#### Extracted information ####

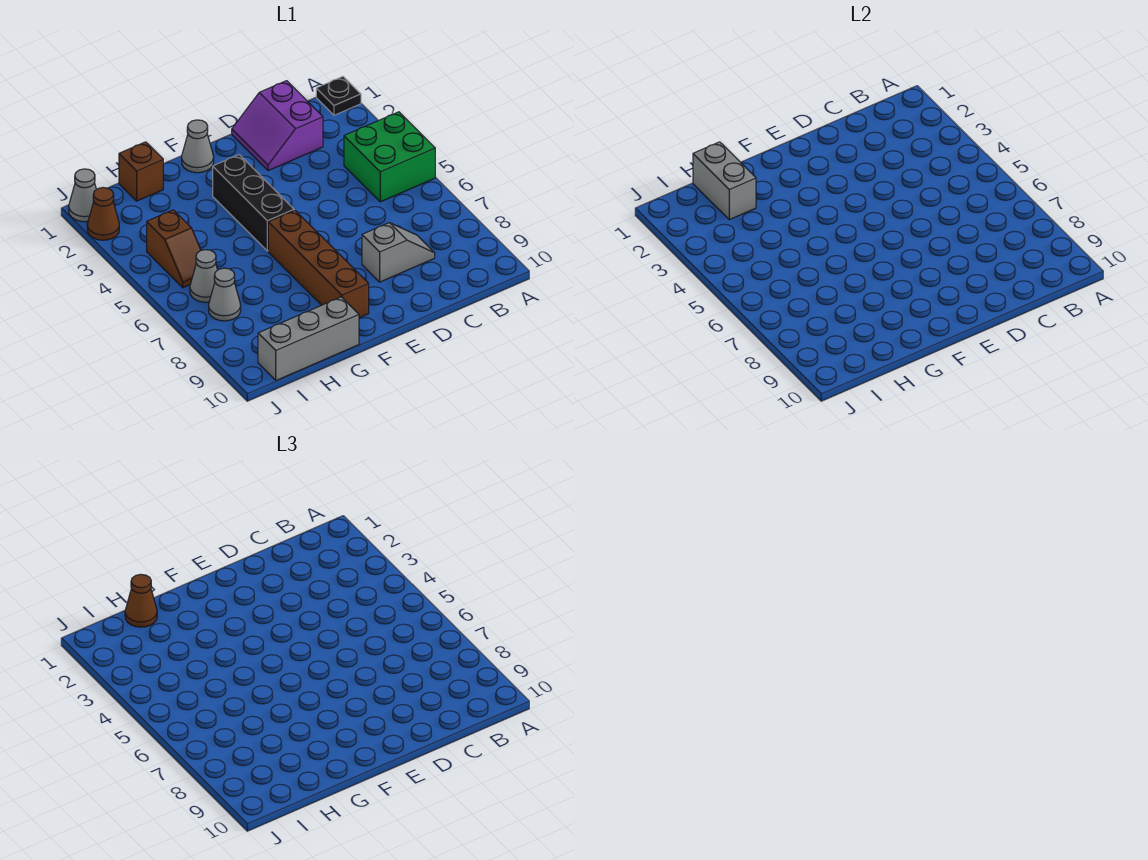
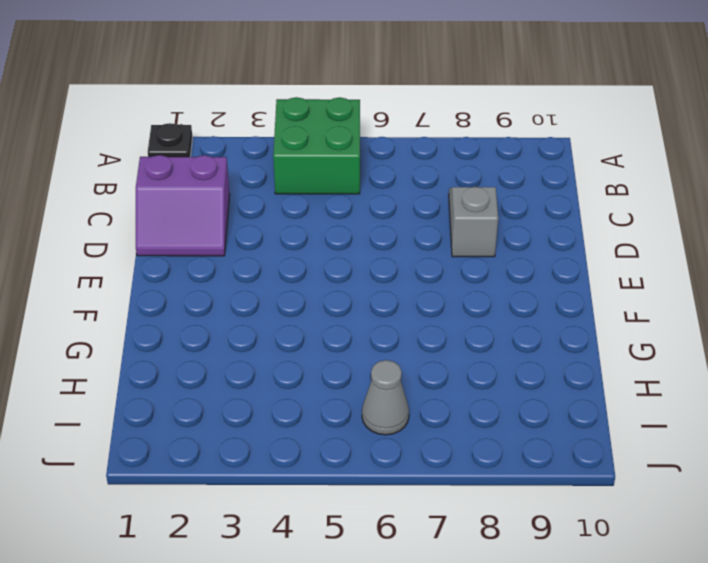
none -> grey cone F1 level 1
none -> black brick F3:F5 level 1
none -> brown brick F6:F9 level 1

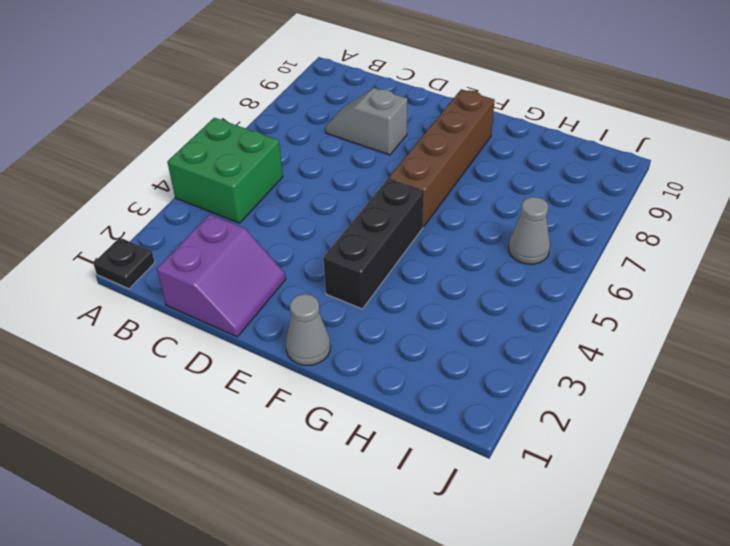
none -> grey brick G10:I10 level 1
none -> brown brick H1 level 1
none -> brown slope I4:I5 level 1 top 4

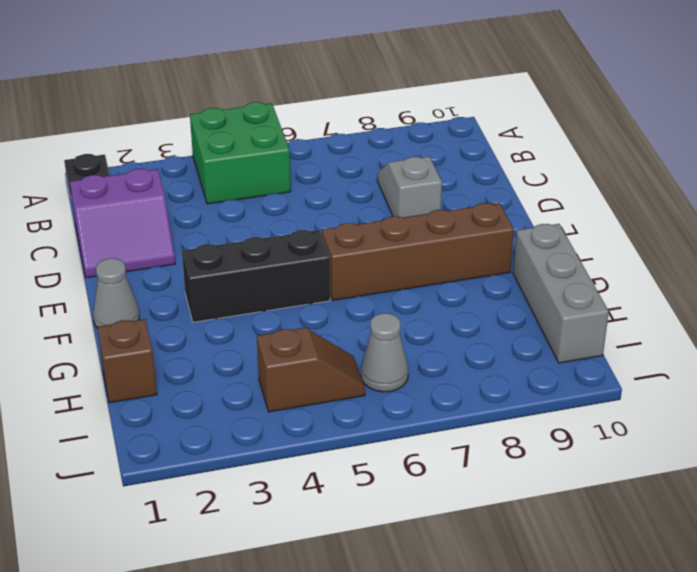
none -> grey cone I7 level 1
none -> grey cone J1 level 1
none -> brown cone J2 level 1

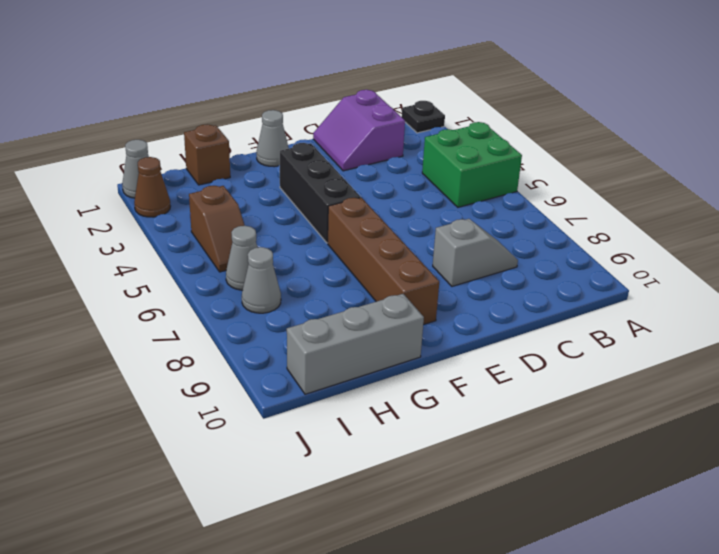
none -> grey brick H1:H2 level 2
none -> brown cone H1 level 3

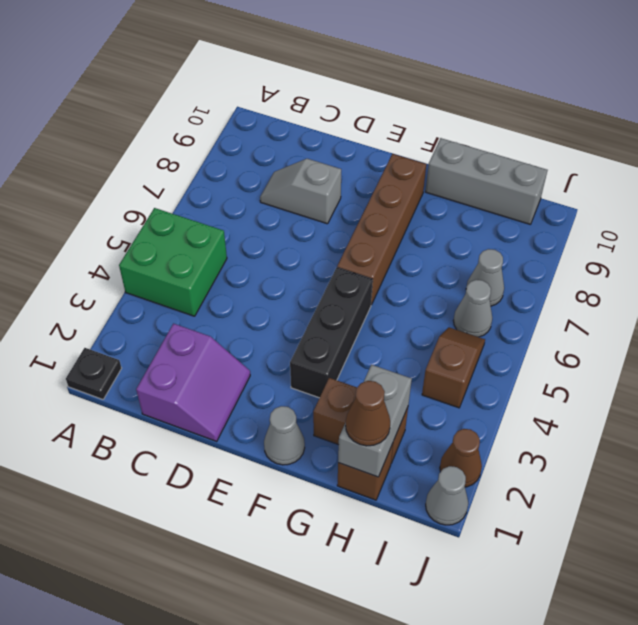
brown brick G2:H2 level 1 -> none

####

Description of the task:
An exact copy is needed of the lines running from the one containing "none -> brown brick H1 level 1" through the last line of the material, and of no others; pictures stay out.

Solution to this problem:
none -> brown brick H1 level 1
none -> brown slope I4:I5 level 1 top 4

none -> grey cone I7 level 1
none -> grey cone J1 level 1
none -> brown cone J2 level 1

none -> grey brick H1:H2 level 2
none -> brown cone H1 level 3

brown brick G2:H2 level 1 -> none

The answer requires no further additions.